» TASK STATEMENT
From the entries below, report only the number of lines that contain the word "degrees".

» DATA FOR PROCESSING
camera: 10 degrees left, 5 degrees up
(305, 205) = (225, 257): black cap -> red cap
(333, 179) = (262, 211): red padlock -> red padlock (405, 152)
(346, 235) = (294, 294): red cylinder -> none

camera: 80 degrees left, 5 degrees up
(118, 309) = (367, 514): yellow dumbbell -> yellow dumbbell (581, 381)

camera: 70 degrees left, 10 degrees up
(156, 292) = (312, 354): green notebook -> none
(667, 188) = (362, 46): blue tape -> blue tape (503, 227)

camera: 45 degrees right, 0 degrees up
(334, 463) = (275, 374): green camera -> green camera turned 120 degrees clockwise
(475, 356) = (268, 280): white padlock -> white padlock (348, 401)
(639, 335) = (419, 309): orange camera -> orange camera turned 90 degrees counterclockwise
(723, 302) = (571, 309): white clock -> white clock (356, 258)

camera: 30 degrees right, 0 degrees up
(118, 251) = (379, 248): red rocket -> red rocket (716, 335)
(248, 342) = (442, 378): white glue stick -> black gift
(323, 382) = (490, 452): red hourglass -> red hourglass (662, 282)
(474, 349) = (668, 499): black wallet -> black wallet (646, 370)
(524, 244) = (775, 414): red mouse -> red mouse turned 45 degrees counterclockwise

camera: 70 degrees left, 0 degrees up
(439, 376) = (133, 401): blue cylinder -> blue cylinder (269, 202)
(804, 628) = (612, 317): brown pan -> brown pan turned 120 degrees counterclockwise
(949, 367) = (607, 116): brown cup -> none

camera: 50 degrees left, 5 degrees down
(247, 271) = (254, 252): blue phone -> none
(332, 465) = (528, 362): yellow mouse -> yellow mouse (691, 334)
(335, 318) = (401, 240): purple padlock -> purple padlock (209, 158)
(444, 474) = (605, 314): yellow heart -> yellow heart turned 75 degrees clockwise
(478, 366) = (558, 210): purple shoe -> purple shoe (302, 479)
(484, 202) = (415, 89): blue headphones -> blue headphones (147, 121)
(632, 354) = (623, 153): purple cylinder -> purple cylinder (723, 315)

» EXERCISE RESPONSE
12